#### WHAT THE EXERCISE ASKS:
Go through the records and transcribe them exactly, passing over any picture.

**** MATERIAL TO PROCESS

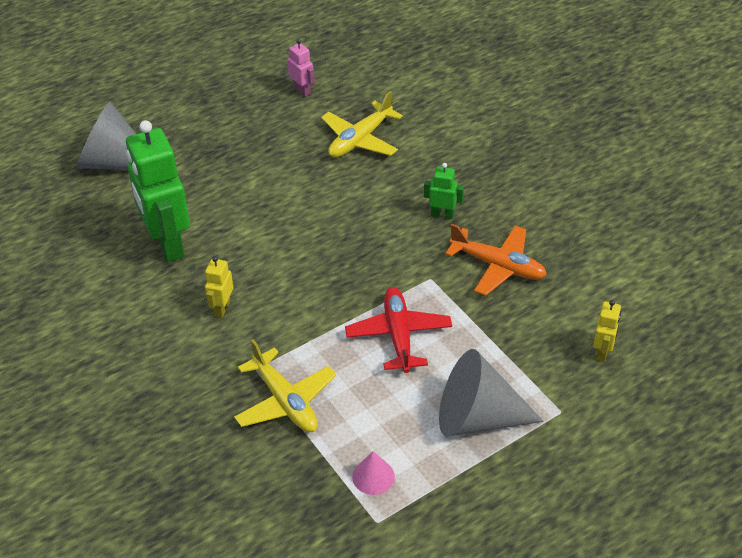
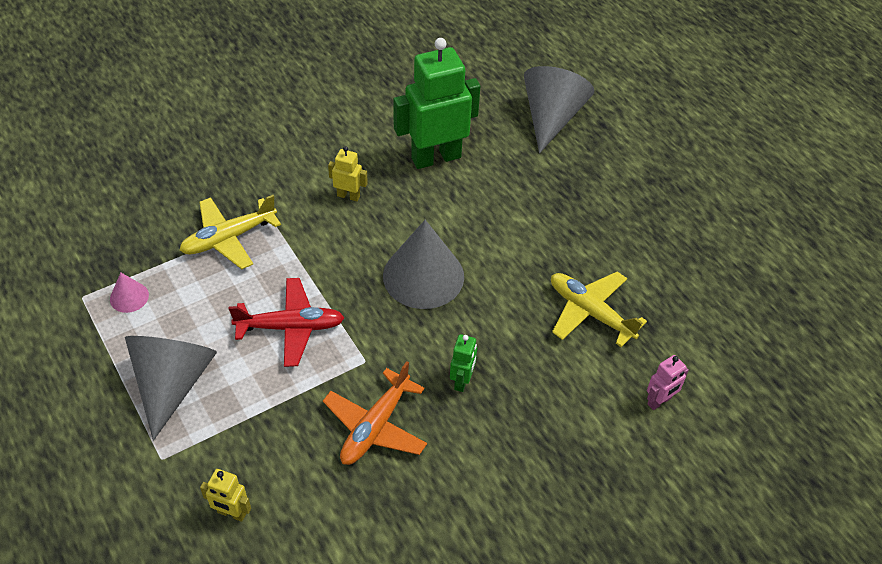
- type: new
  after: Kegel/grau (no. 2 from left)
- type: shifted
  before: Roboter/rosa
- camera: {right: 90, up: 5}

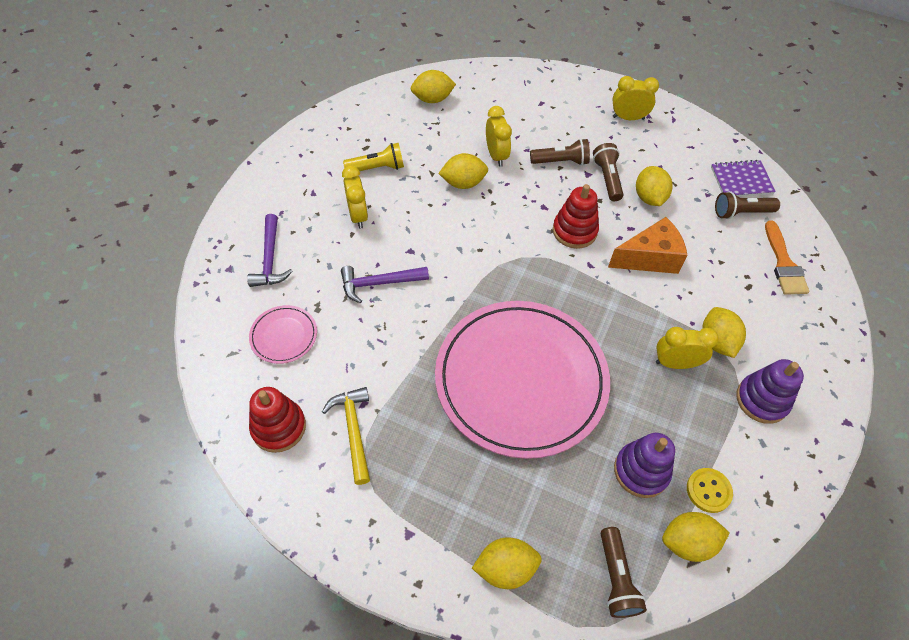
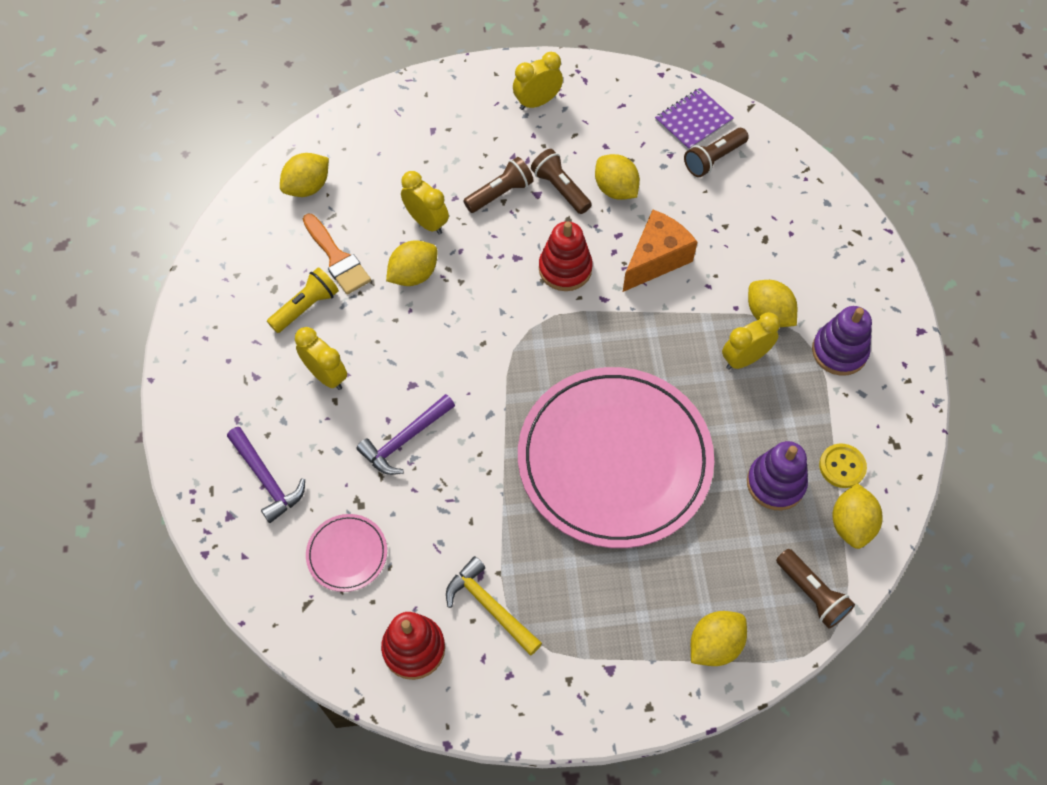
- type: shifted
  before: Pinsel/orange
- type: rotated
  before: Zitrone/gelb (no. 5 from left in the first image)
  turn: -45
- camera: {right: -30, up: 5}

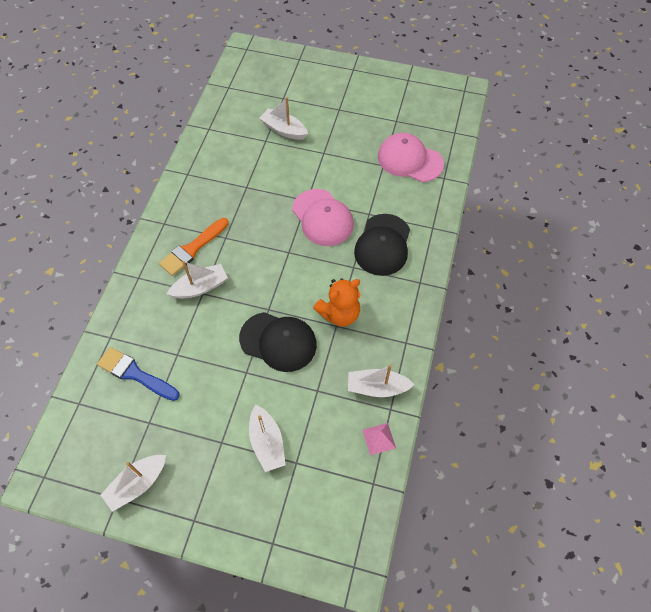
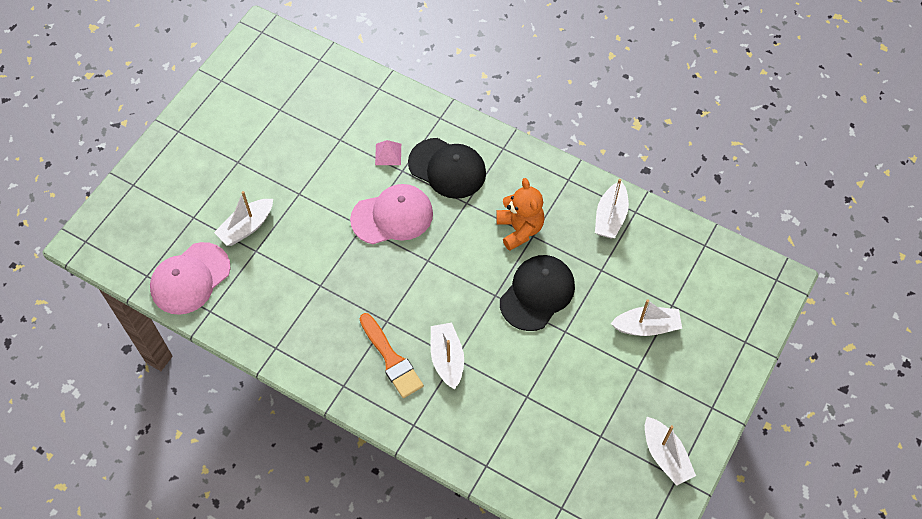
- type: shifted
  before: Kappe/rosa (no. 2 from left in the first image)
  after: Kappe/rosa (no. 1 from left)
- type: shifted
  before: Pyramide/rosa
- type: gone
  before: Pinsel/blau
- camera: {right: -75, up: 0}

********

#### THE COMPLETED TASK:
- type: new
  after: Kegel/grau (no. 2 from left)
- type: shifted
  before: Roboter/rosa
- camera: {right: 90, up: 5}

- type: shifted
  before: Pinsel/orange
- type: rotated
  before: Zitrone/gelb (no. 5 from left in the first image)
  turn: -45
- camera: {right: -30, up: 5}

- type: shifted
  before: Kappe/rosa (no. 2 from left in the first image)
  after: Kappe/rosa (no. 1 from left)
- type: shifted
  before: Pyramide/rosa
- type: gone
  before: Pinsel/blau
- camera: {right: -75, up: 0}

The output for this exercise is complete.